> [Material provided]:
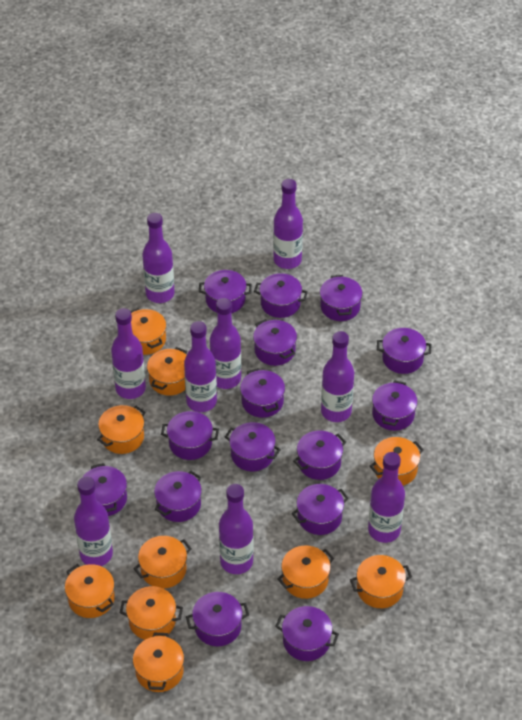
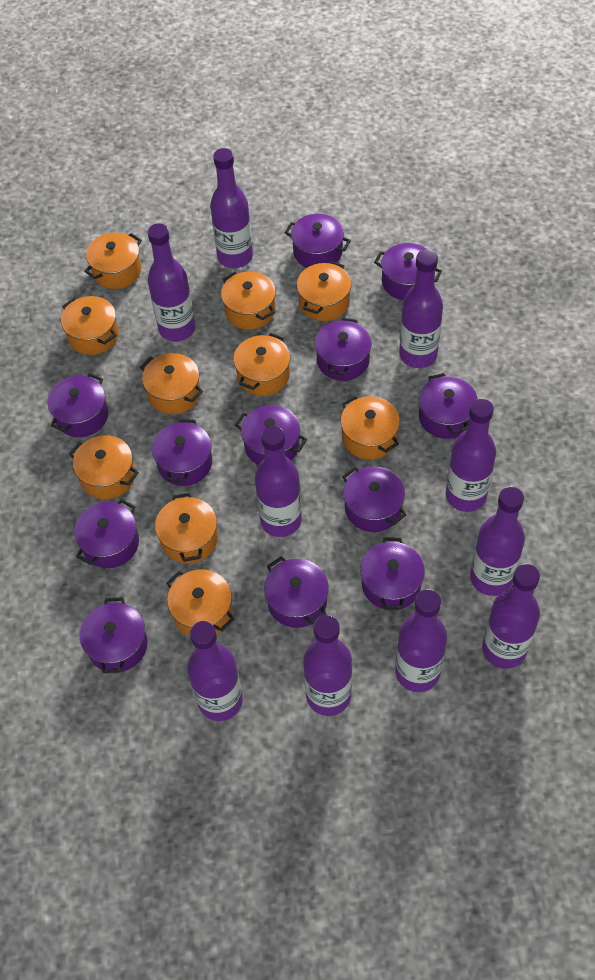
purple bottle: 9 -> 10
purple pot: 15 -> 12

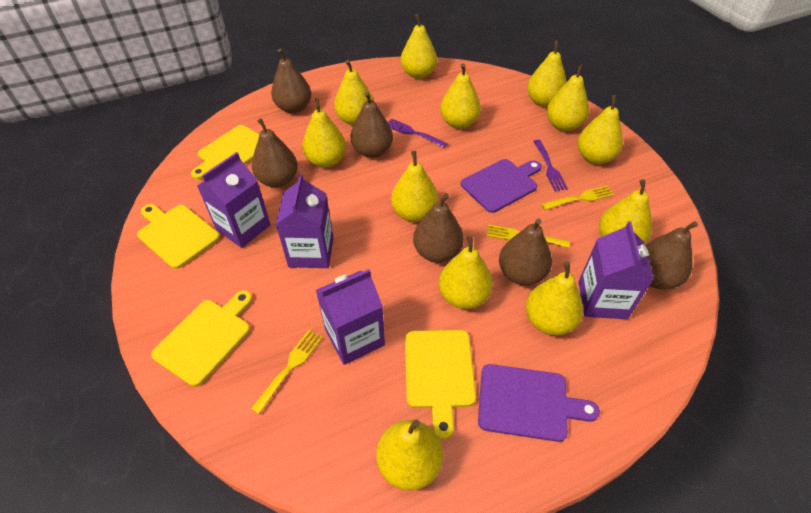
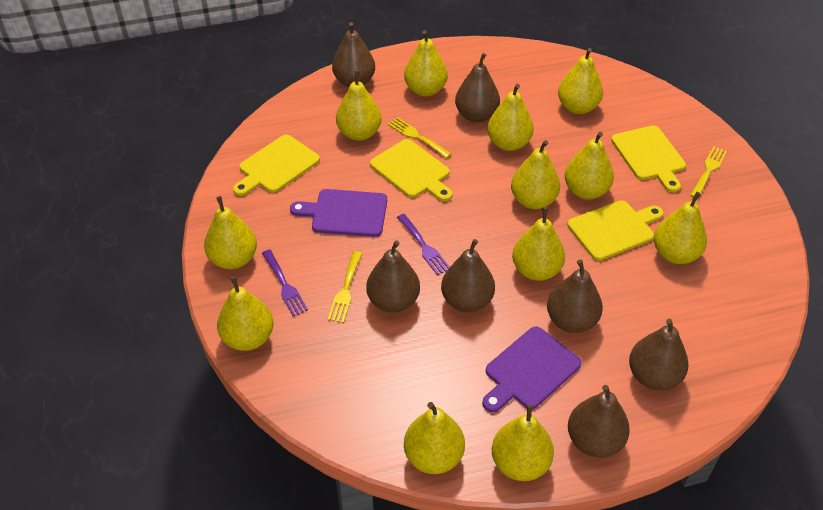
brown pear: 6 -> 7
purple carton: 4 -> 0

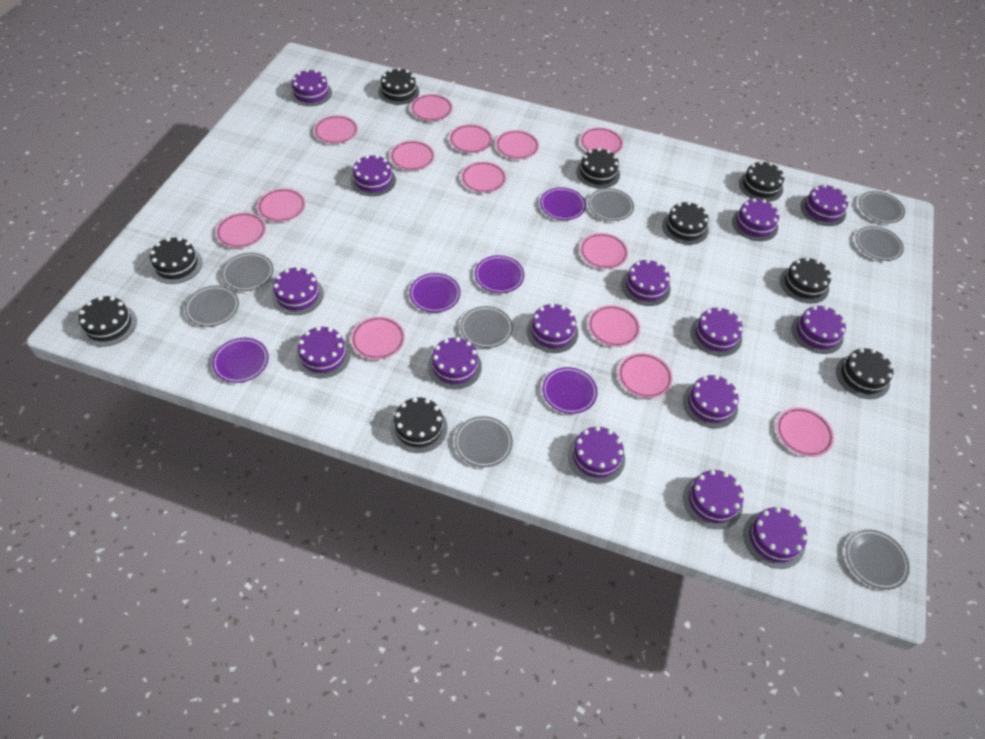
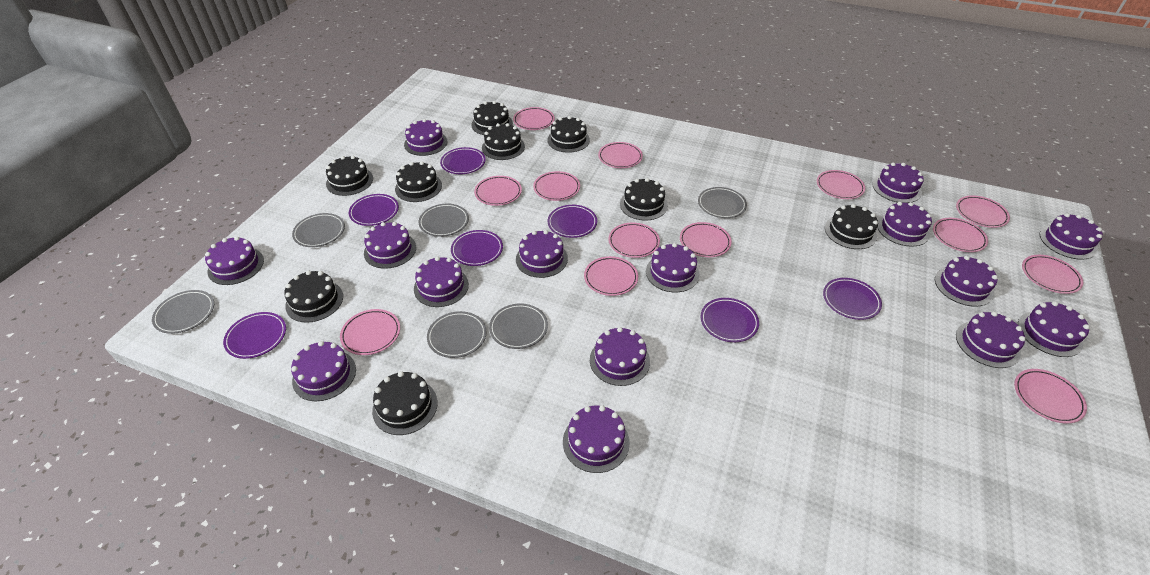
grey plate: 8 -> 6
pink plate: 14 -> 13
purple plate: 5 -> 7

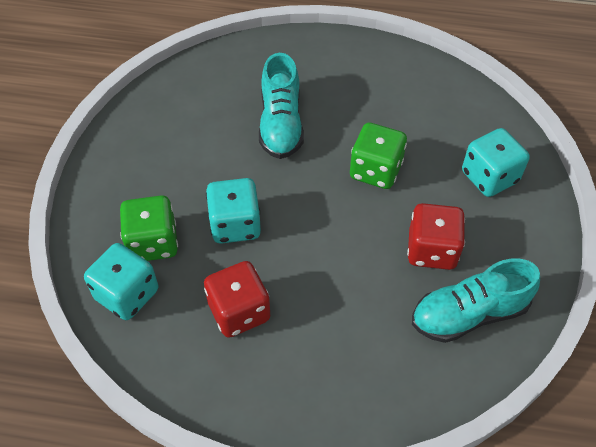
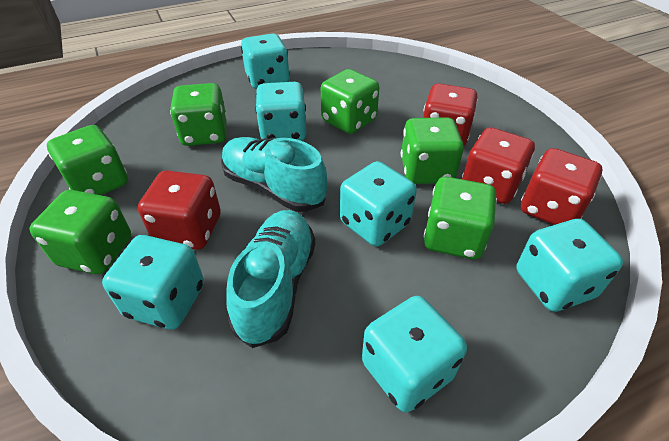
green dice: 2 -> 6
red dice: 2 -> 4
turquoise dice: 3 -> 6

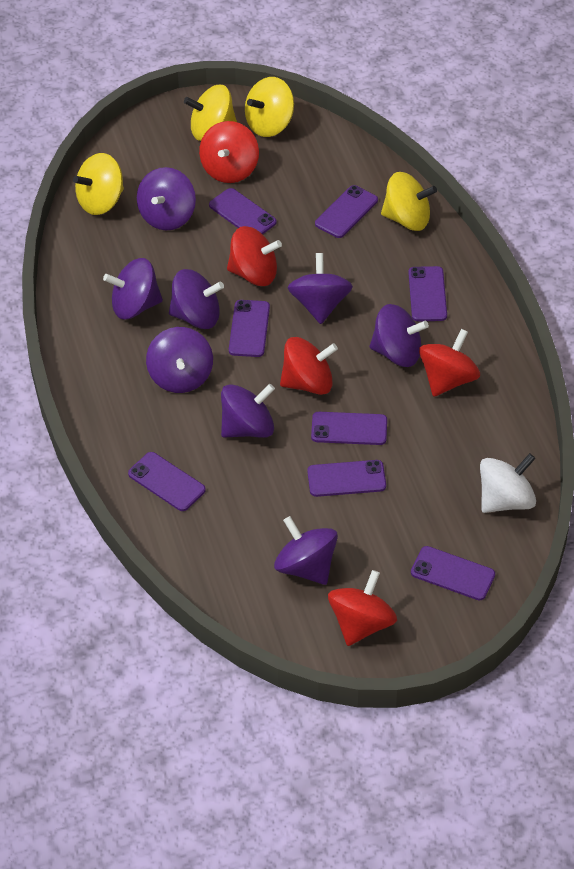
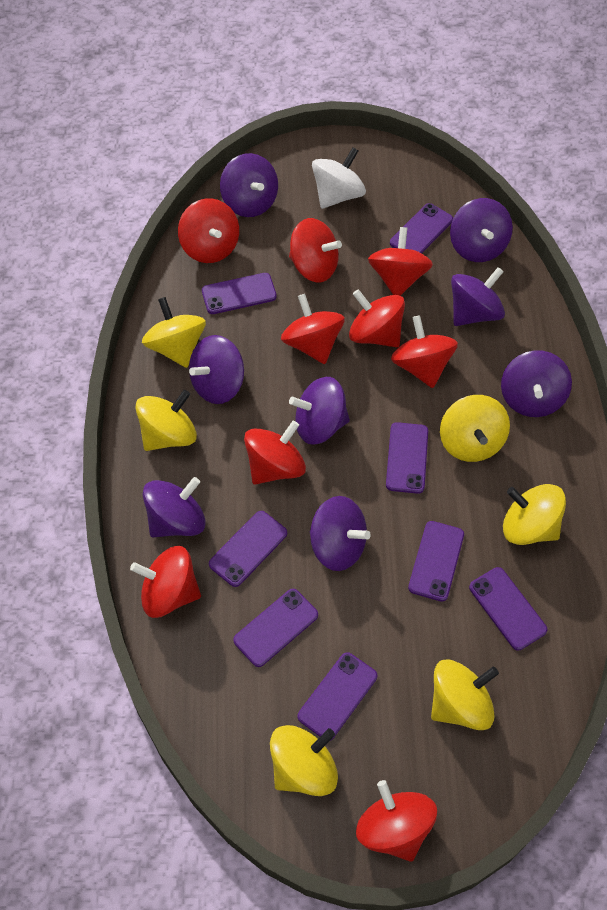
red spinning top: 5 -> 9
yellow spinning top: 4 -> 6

> [What the task requires]:
Find the word "dice" in the material, then list each line that holds it.

> [Result for this task]:
green dice: 2 -> 6
red dice: 2 -> 4
turquoise dice: 3 -> 6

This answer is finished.